*** DATA FOR PROCESSING

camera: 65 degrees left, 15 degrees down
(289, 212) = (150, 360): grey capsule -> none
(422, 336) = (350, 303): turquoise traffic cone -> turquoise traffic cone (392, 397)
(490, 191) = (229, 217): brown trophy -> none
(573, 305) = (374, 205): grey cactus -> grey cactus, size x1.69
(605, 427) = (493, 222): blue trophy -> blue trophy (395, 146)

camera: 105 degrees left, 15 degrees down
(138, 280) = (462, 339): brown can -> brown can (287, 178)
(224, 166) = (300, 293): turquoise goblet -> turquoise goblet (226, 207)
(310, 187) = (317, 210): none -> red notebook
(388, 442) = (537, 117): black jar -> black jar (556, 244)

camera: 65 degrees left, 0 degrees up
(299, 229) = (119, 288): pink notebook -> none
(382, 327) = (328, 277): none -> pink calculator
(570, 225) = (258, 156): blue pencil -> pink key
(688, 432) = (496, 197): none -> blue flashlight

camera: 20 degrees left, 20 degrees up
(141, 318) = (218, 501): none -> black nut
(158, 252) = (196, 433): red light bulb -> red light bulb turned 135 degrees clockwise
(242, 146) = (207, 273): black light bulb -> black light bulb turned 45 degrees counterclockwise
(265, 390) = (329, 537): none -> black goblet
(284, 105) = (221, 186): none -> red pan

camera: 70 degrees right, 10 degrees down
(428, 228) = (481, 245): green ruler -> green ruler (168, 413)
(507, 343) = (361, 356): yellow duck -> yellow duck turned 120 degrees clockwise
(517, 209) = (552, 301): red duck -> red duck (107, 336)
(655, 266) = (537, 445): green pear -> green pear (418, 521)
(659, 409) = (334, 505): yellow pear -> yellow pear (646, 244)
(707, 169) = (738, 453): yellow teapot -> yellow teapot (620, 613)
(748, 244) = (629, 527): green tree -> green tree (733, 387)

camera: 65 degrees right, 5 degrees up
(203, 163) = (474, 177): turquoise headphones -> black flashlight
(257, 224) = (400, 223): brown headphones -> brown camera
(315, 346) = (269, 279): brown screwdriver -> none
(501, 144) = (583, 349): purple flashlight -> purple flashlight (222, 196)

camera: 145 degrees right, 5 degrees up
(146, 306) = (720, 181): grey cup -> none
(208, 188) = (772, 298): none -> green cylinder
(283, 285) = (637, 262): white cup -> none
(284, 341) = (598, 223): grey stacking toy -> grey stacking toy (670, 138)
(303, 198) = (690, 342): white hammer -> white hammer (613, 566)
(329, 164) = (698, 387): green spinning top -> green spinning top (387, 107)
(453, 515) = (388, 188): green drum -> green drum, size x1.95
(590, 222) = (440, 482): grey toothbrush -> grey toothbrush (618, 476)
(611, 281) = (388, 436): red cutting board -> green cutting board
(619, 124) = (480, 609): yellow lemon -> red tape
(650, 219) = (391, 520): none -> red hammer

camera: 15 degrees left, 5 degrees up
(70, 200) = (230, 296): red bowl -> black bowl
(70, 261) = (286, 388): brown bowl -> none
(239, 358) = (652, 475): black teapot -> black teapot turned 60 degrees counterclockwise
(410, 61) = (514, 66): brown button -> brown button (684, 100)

******

PROBLEM DESCRIPTION –
Please set down each of the entries above exactly as given.

EXERCISE RESPONSE –
camera: 65 degrees left, 15 degrees down
(289, 212) = (150, 360): grey capsule -> none
(422, 336) = (350, 303): turquoise traffic cone -> turquoise traffic cone (392, 397)
(490, 191) = (229, 217): brown trophy -> none
(573, 305) = (374, 205): grey cactus -> grey cactus, size x1.69
(605, 427) = (493, 222): blue trophy -> blue trophy (395, 146)

camera: 105 degrees left, 15 degrees down
(138, 280) = (462, 339): brown can -> brown can (287, 178)
(224, 166) = (300, 293): turquoise goblet -> turquoise goblet (226, 207)
(310, 187) = (317, 210): none -> red notebook
(388, 442) = (537, 117): black jar -> black jar (556, 244)

camera: 65 degrees left, 0 degrees up
(299, 229) = (119, 288): pink notebook -> none
(382, 327) = (328, 277): none -> pink calculator
(570, 225) = (258, 156): blue pencil -> pink key
(688, 432) = (496, 197): none -> blue flashlight

camera: 20 degrees left, 20 degrees up
(141, 318) = (218, 501): none -> black nut
(158, 252) = (196, 433): red light bulb -> red light bulb turned 135 degrees clockwise
(242, 146) = (207, 273): black light bulb -> black light bulb turned 45 degrees counterclockwise
(265, 390) = (329, 537): none -> black goblet
(284, 105) = (221, 186): none -> red pan

camera: 70 degrees right, 10 degrees down
(428, 228) = (481, 245): green ruler -> green ruler (168, 413)
(507, 343) = (361, 356): yellow duck -> yellow duck turned 120 degrees clockwise
(517, 209) = (552, 301): red duck -> red duck (107, 336)
(655, 266) = (537, 445): green pear -> green pear (418, 521)
(659, 409) = (334, 505): yellow pear -> yellow pear (646, 244)
(707, 169) = (738, 453): yellow teapot -> yellow teapot (620, 613)
(748, 244) = (629, 527): green tree -> green tree (733, 387)

camera: 65 degrees right, 5 degrees up
(203, 163) = (474, 177): turquoise headphones -> black flashlight
(257, 224) = (400, 223): brown headphones -> brown camera
(315, 346) = (269, 279): brown screwdriver -> none
(501, 144) = (583, 349): purple flashlight -> purple flashlight (222, 196)

camera: 145 degrees right, 5 degrees up
(146, 306) = (720, 181): grey cup -> none
(208, 188) = (772, 298): none -> green cylinder
(283, 285) = (637, 262): white cup -> none
(284, 341) = (598, 223): grey stacking toy -> grey stacking toy (670, 138)
(303, 198) = (690, 342): white hammer -> white hammer (613, 566)
(329, 164) = (698, 387): green spinning top -> green spinning top (387, 107)
(453, 515) = (388, 188): green drum -> green drum, size x1.95
(590, 222) = (440, 482): grey toothbrush -> grey toothbrush (618, 476)
(611, 281) = (388, 436): red cutting board -> green cutting board
(619, 124) = (480, 609): yellow lemon -> red tape
(650, 219) = (391, 520): none -> red hammer

camera: 15 degrees left, 5 degrees up
(70, 200) = (230, 296): red bowl -> black bowl
(70, 261) = (286, 388): brown bowl -> none
(239, 358) = (652, 475): black teapot -> black teapot turned 60 degrees counterclockwise
(410, 61) = (514, 66): brown button -> brown button (684, 100)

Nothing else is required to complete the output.